Exercise details ::
Given the records below, would you repeat exactly the lines that begin at the one containing "R1: 150 (LED, VOL) -> 390 (LED, VOL)" and end at the one containing "TP2: none -> test point (SIG19)", inclusive?

********************

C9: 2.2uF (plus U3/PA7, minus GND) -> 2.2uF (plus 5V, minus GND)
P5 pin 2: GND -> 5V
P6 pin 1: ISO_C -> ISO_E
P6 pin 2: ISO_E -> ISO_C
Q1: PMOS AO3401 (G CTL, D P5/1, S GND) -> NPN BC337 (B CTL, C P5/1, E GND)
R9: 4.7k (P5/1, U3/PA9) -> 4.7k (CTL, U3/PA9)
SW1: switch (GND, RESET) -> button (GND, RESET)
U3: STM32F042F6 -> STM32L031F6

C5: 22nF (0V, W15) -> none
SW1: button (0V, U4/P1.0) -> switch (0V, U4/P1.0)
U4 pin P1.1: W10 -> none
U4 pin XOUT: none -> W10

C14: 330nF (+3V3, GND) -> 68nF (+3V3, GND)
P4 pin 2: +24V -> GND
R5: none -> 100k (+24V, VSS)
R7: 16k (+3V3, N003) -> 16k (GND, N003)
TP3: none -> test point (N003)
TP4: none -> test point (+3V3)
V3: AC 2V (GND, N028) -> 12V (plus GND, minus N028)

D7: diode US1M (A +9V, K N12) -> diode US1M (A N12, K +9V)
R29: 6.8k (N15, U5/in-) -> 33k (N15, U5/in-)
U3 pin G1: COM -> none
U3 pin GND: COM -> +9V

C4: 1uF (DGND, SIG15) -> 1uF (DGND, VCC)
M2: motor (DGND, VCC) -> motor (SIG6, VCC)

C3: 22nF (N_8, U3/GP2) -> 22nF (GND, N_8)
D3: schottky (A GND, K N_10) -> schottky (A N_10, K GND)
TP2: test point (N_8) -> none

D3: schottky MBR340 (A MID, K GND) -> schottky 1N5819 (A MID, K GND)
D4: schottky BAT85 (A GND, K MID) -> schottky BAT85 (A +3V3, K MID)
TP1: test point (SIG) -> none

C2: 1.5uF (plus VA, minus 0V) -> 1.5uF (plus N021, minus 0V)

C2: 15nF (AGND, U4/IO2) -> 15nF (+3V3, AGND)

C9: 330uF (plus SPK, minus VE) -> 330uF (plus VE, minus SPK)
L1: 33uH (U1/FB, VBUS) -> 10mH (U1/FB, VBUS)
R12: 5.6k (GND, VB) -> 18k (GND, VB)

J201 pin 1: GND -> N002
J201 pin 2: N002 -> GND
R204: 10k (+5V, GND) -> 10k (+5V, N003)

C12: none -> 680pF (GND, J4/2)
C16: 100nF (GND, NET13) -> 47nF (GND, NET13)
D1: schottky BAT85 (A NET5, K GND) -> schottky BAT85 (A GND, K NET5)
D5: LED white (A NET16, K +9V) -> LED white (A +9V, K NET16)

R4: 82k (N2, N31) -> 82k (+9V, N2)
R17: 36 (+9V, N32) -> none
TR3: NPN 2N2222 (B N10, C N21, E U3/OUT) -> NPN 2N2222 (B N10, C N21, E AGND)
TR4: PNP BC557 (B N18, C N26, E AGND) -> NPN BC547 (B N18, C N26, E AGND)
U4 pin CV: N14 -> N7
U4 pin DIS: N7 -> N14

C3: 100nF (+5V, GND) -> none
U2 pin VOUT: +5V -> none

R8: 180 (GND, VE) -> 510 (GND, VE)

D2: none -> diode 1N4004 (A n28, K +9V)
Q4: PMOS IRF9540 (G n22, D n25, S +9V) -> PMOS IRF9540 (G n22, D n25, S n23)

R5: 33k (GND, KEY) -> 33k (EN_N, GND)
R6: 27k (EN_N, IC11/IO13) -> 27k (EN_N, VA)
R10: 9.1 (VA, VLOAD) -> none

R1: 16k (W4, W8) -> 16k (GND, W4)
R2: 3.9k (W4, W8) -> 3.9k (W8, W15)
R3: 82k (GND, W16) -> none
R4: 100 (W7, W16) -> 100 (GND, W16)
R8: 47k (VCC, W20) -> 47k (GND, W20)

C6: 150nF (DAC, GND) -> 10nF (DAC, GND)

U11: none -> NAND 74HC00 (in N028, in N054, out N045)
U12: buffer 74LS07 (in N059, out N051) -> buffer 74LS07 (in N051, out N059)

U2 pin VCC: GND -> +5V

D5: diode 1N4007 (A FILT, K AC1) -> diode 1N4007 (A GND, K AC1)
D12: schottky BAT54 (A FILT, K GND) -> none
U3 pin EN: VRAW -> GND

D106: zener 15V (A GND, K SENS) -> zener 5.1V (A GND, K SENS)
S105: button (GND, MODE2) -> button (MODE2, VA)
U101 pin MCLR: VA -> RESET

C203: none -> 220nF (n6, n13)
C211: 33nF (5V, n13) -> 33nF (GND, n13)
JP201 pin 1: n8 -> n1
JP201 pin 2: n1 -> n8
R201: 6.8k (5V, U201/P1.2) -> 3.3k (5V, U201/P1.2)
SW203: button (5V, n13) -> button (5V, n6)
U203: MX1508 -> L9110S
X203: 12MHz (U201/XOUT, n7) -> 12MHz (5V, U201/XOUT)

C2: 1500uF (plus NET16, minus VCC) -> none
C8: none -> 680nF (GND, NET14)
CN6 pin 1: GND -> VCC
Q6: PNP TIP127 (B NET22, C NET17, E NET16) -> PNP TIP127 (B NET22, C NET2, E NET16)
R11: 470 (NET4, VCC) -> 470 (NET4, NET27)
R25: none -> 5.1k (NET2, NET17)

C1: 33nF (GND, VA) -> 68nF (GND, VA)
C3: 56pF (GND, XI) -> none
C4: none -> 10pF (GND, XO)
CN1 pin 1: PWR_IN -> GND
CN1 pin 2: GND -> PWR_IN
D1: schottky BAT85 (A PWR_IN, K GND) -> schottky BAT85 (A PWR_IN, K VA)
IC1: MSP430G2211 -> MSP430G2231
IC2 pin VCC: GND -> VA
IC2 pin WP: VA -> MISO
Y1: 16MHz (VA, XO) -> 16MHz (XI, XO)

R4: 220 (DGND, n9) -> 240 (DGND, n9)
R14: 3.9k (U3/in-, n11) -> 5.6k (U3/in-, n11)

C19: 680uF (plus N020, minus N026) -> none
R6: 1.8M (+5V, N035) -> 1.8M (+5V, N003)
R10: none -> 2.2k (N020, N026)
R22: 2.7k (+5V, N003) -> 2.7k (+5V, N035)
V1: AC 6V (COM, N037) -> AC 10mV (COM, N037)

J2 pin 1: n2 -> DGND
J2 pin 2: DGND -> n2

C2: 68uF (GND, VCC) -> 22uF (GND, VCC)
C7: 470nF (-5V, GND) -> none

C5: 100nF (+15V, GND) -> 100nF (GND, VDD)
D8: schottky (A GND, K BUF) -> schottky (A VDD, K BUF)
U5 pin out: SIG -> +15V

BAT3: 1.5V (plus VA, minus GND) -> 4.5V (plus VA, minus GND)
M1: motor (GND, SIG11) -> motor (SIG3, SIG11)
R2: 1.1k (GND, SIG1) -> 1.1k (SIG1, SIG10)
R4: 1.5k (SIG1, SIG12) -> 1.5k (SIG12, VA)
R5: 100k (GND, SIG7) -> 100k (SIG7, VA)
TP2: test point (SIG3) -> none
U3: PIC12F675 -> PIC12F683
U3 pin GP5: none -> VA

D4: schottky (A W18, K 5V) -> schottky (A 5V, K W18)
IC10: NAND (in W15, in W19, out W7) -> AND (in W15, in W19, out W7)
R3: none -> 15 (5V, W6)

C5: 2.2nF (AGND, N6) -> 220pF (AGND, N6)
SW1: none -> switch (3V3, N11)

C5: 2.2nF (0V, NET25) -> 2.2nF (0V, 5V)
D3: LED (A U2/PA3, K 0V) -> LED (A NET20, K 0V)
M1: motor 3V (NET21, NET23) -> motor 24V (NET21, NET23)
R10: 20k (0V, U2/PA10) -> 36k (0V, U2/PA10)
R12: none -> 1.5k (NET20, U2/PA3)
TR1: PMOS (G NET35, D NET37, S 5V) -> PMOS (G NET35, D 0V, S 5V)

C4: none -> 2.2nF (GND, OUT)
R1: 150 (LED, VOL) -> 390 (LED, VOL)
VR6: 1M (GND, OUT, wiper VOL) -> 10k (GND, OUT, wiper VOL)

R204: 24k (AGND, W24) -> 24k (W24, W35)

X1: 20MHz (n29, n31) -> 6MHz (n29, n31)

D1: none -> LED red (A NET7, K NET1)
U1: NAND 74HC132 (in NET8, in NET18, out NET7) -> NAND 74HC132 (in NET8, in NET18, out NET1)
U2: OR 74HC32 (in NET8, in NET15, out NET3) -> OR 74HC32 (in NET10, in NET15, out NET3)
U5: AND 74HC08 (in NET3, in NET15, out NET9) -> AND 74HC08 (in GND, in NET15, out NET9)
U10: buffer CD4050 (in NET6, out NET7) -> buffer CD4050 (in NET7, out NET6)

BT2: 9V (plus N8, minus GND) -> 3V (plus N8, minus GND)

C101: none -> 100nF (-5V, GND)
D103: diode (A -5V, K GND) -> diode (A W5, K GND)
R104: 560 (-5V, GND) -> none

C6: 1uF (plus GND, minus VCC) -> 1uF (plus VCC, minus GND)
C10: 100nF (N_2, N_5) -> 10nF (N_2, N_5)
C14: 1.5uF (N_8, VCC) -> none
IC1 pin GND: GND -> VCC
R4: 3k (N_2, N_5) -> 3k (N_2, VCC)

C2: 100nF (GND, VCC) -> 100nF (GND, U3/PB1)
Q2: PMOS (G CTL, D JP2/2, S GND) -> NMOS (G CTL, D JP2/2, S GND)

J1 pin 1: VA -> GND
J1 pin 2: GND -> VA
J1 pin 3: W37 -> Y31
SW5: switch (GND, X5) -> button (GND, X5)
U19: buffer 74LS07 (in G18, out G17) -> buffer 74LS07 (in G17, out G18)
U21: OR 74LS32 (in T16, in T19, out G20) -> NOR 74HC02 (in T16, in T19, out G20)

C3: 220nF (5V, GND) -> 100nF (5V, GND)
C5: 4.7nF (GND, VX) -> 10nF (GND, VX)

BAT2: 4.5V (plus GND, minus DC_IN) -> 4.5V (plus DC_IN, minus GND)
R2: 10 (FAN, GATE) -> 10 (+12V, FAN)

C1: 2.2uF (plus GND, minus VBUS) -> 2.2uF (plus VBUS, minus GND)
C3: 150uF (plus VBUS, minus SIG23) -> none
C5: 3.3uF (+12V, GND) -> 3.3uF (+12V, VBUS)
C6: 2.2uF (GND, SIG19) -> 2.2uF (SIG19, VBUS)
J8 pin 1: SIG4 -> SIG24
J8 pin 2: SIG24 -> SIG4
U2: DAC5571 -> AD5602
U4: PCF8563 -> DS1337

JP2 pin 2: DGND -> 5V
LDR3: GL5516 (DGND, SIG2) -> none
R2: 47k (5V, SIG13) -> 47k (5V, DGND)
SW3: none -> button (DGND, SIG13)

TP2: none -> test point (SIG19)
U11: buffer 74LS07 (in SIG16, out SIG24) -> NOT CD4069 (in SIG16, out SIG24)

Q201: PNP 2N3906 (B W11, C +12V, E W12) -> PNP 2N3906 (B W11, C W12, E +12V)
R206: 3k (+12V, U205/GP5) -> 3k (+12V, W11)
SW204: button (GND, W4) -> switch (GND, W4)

********************

Expected answer ::
R1: 150 (LED, VOL) -> 390 (LED, VOL)
VR6: 1M (GND, OUT, wiper VOL) -> 10k (GND, OUT, wiper VOL)

R204: 24k (AGND, W24) -> 24k (W24, W35)

X1: 20MHz (n29, n31) -> 6MHz (n29, n31)

D1: none -> LED red (A NET7, K NET1)
U1: NAND 74HC132 (in NET8, in NET18, out NET7) -> NAND 74HC132 (in NET8, in NET18, out NET1)
U2: OR 74HC32 (in NET8, in NET15, out NET3) -> OR 74HC32 (in NET10, in NET15, out NET3)
U5: AND 74HC08 (in NET3, in NET15, out NET9) -> AND 74HC08 (in GND, in NET15, out NET9)
U10: buffer CD4050 (in NET6, out NET7) -> buffer CD4050 (in NET7, out NET6)

BT2: 9V (plus N8, minus GND) -> 3V (plus N8, minus GND)

C101: none -> 100nF (-5V, GND)
D103: diode (A -5V, K GND) -> diode (A W5, K GND)
R104: 560 (-5V, GND) -> none

C6: 1uF (plus GND, minus VCC) -> 1uF (plus VCC, minus GND)
C10: 100nF (N_2, N_5) -> 10nF (N_2, N_5)
C14: 1.5uF (N_8, VCC) -> none
IC1 pin GND: GND -> VCC
R4: 3k (N_2, N_5) -> 3k (N_2, VCC)

C2: 100nF (GND, VCC) -> 100nF (GND, U3/PB1)
Q2: PMOS (G CTL, D JP2/2, S GND) -> NMOS (G CTL, D JP2/2, S GND)

J1 pin 1: VA -> GND
J1 pin 2: GND -> VA
J1 pin 3: W37 -> Y31
SW5: switch (GND, X5) -> button (GND, X5)
U19: buffer 74LS07 (in G18, out G17) -> buffer 74LS07 (in G17, out G18)
U21: OR 74LS32 (in T16, in T19, out G20) -> NOR 74HC02 (in T16, in T19, out G20)

C3: 220nF (5V, GND) -> 100nF (5V, GND)
C5: 4.7nF (GND, VX) -> 10nF (GND, VX)

BAT2: 4.5V (plus GND, minus DC_IN) -> 4.5V (plus DC_IN, minus GND)
R2: 10 (FAN, GATE) -> 10 (+12V, FAN)

C1: 2.2uF (plus GND, minus VBUS) -> 2.2uF (plus VBUS, minus GND)
C3: 150uF (plus VBUS, minus SIG23) -> none
C5: 3.3uF (+12V, GND) -> 3.3uF (+12V, VBUS)
C6: 2.2uF (GND, SIG19) -> 2.2uF (SIG19, VBUS)
J8 pin 1: SIG4 -> SIG24
J8 pin 2: SIG24 -> SIG4
U2: DAC5571 -> AD5602
U4: PCF8563 -> DS1337

JP2 pin 2: DGND -> 5V
LDR3: GL5516 (DGND, SIG2) -> none
R2: 47k (5V, SIG13) -> 47k (5V, DGND)
SW3: none -> button (DGND, SIG13)

TP2: none -> test point (SIG19)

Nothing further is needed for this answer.